> _What you need to do_:
Each line below that holds the word "none" counts once; state the total number of such lines and nothing else.

> _Material for this task_:
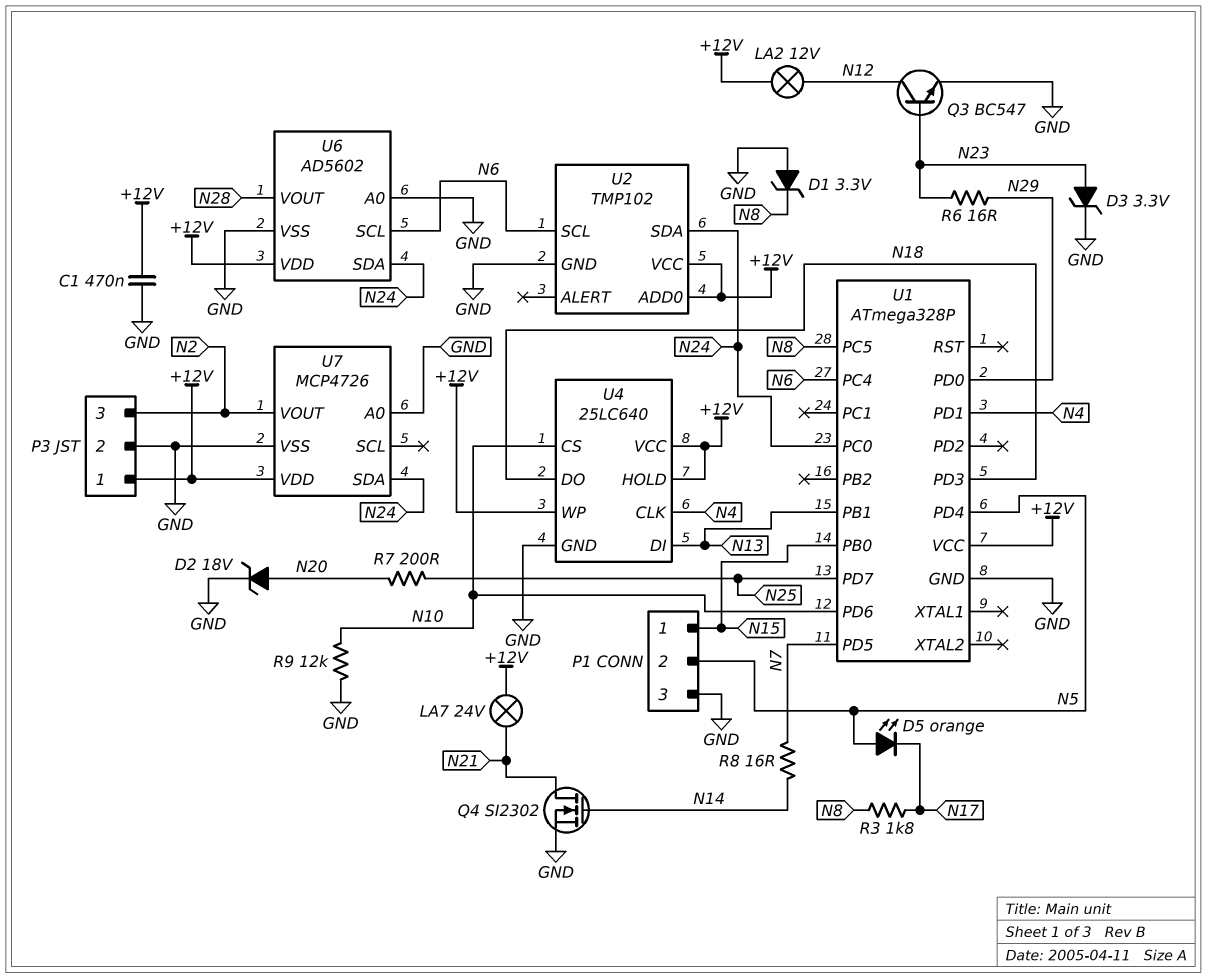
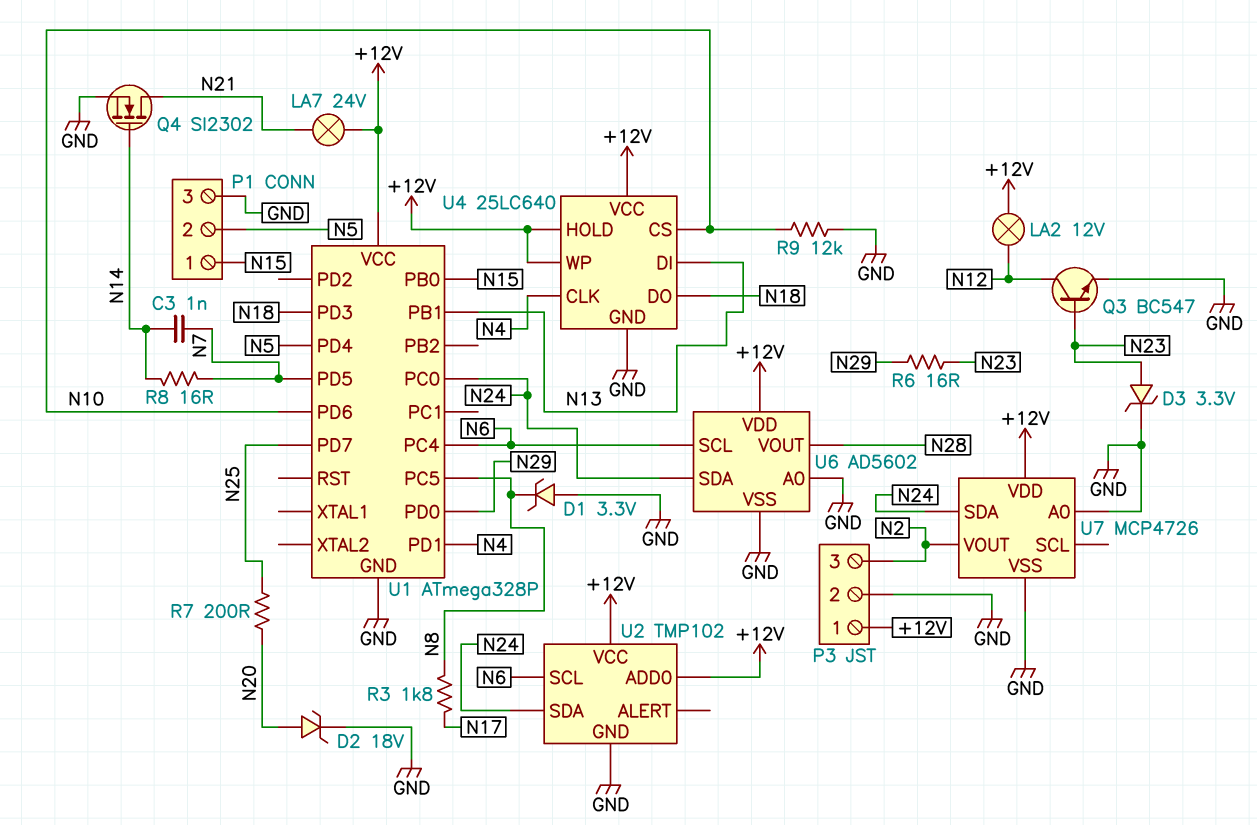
C1: 470nF (+12V, GND) -> none
C3: none -> 1nF (N7, N14)
D5: LED orange (A N5, K N17) -> none

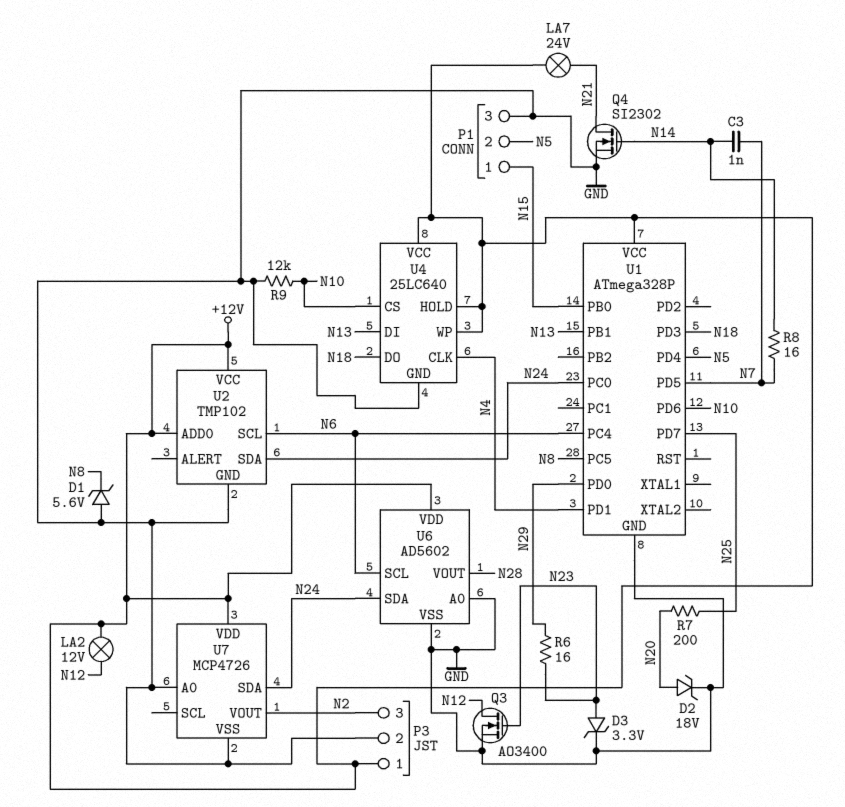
D1: zener 3.3V (A GND, K N8) -> zener 5.6V (A GND, K N8)
Q3: NPN BC547 (B N23, C N12, E GND) -> NMOS AO3400 (G N23, D N12, S GND)
R3: 1.8k (N8, N17) -> none

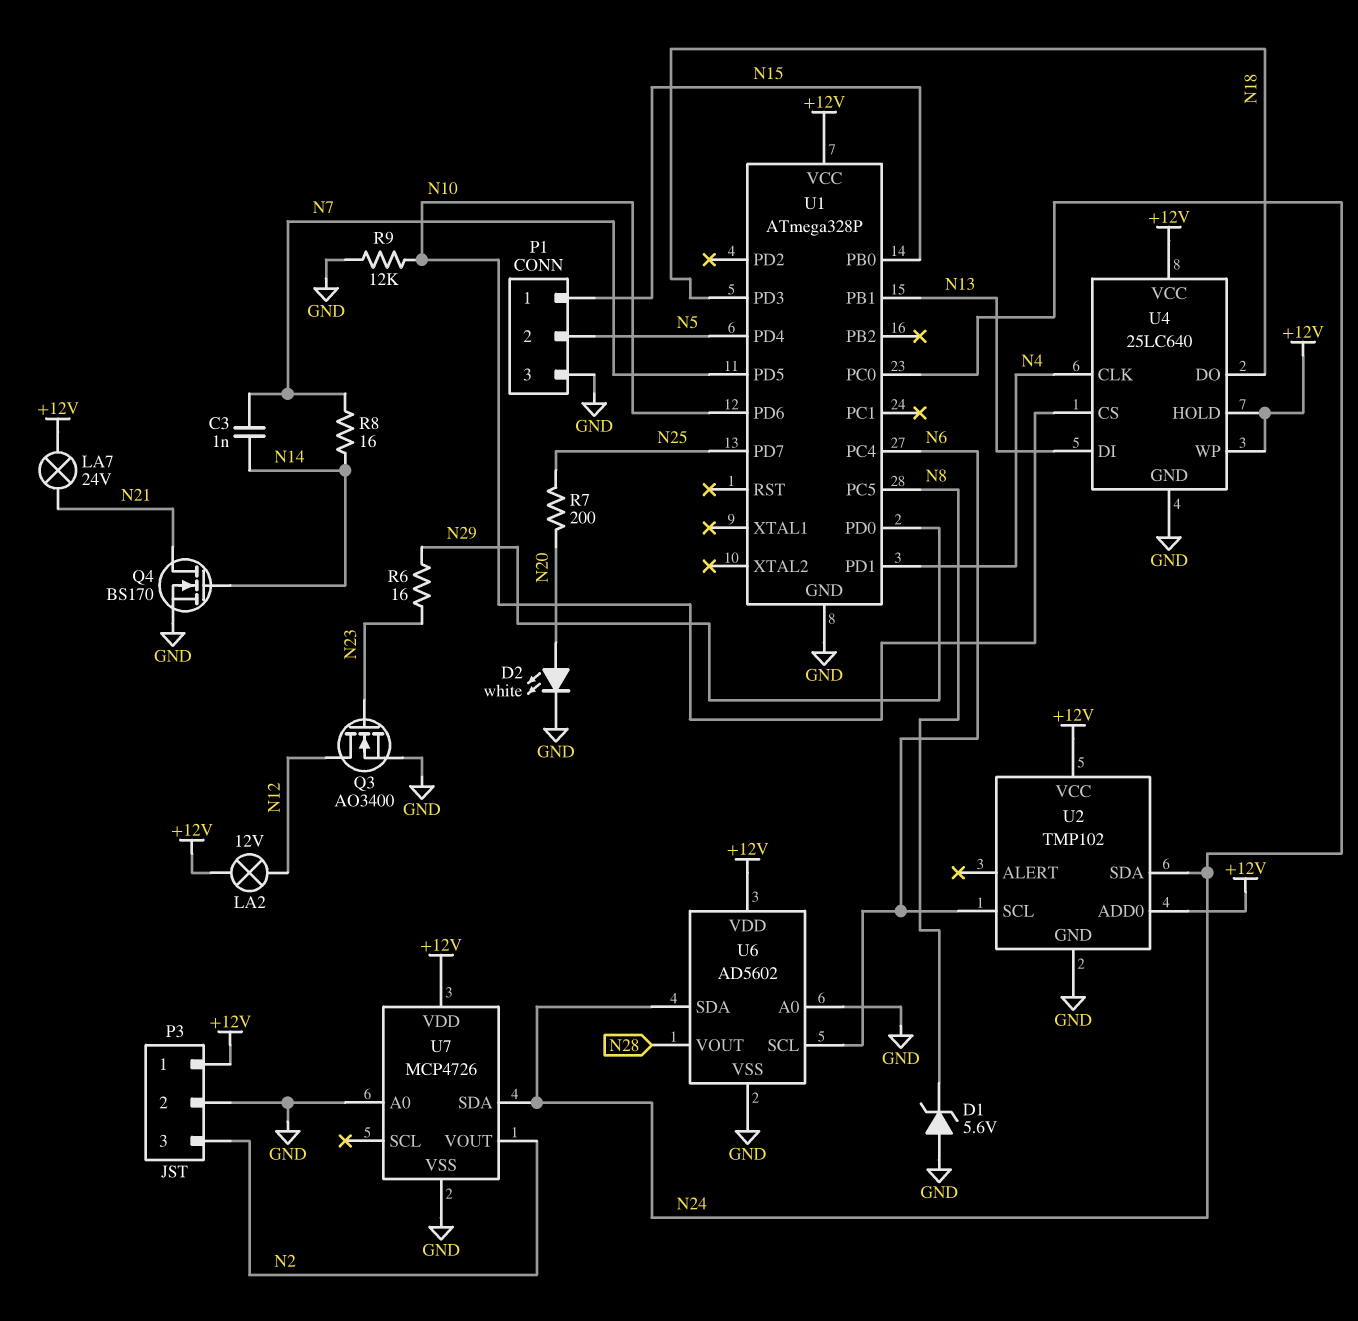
D2: zener 18V (A N20, K GND) -> LED white (A N20, K GND)
D3: zener 3.3V (A N23, K GND) -> none
Q4: NMOS SI2302 (G N14, D N21, S GND) -> NMOS BS170 (G N14, D N21, S GND)

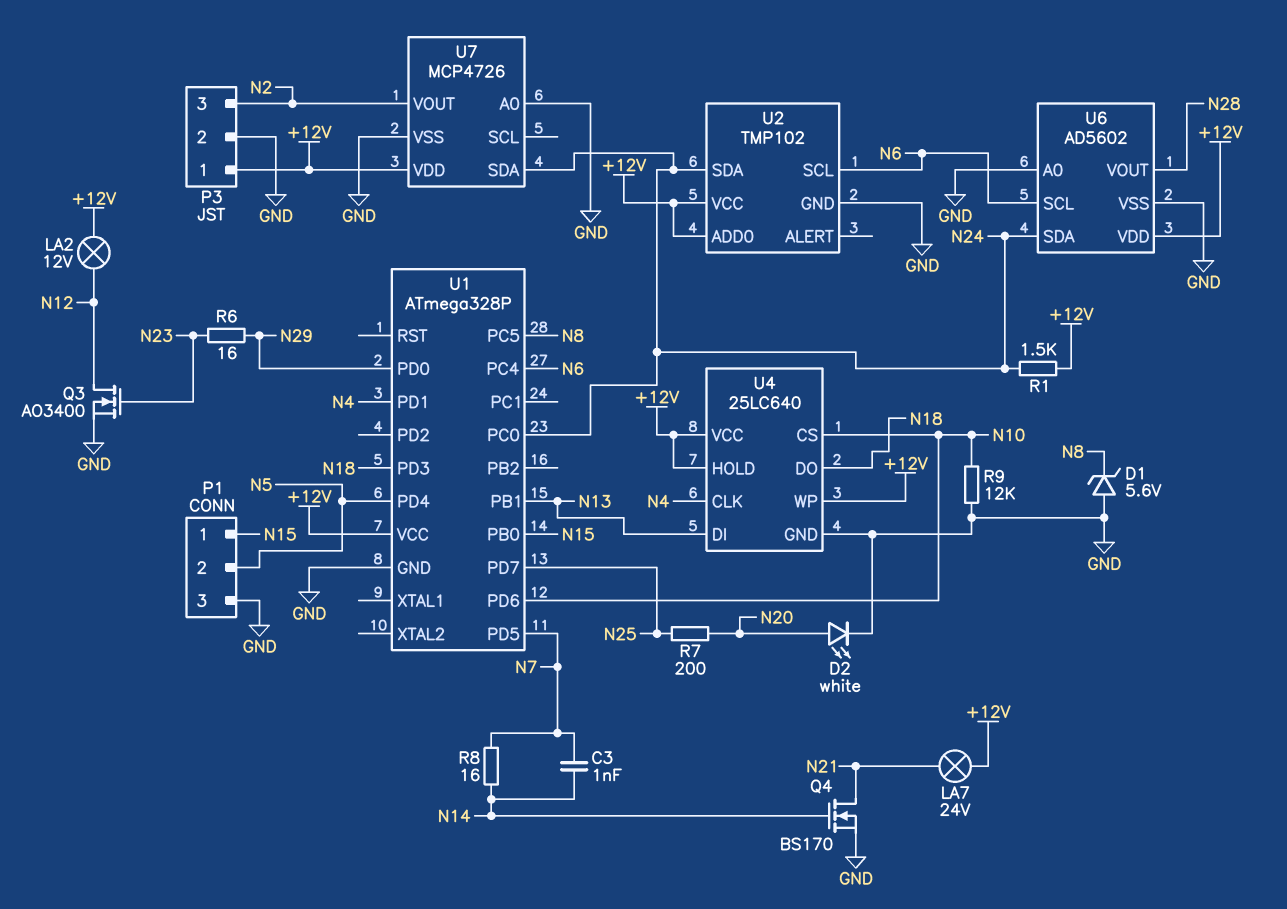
R1: none -> 1.5k (+12V, N24)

> _Written answer_:
6